Data section:
|---|

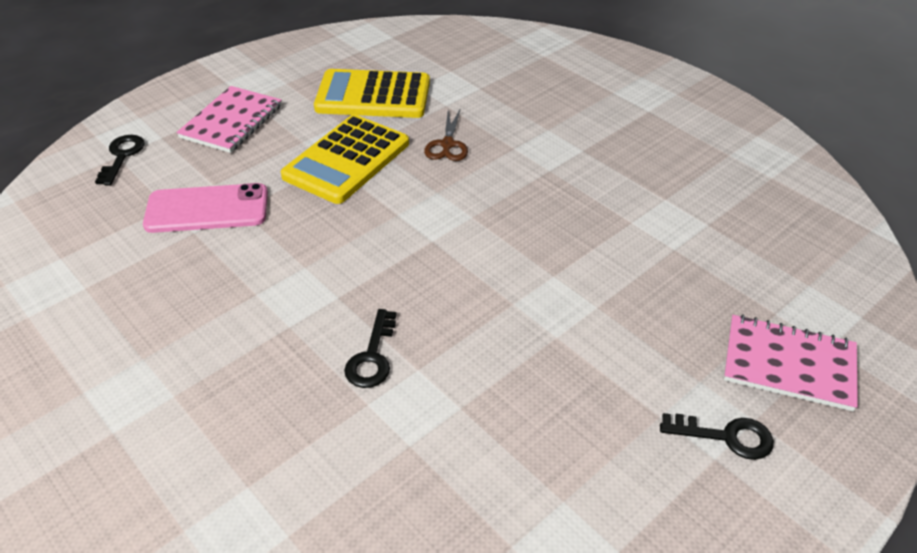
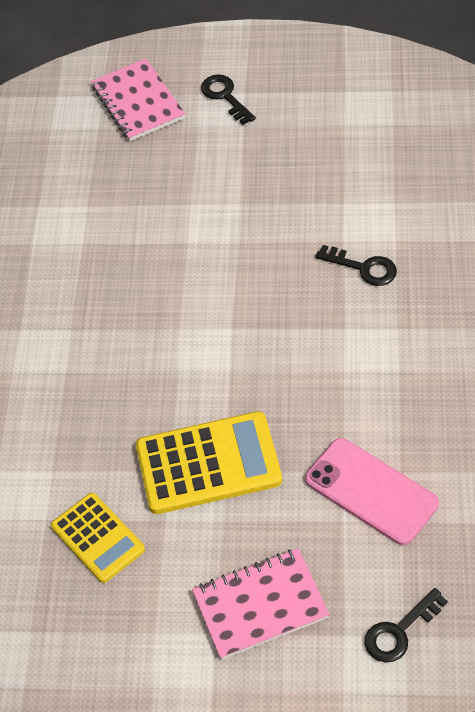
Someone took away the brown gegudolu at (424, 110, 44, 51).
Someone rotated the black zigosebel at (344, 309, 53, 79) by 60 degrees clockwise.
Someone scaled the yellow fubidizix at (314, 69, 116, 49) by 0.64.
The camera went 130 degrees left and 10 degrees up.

|---|

Work required:
Could you retype every line above exactly as it appears, skipping the pictures?

Result of the task:
Someone took away the brown gegudolu at (424, 110, 44, 51).
Someone rotated the black zigosebel at (344, 309, 53, 79) by 60 degrees clockwise.
Someone scaled the yellow fubidizix at (314, 69, 116, 49) by 0.64.
The camera went 130 degrees left and 10 degrees up.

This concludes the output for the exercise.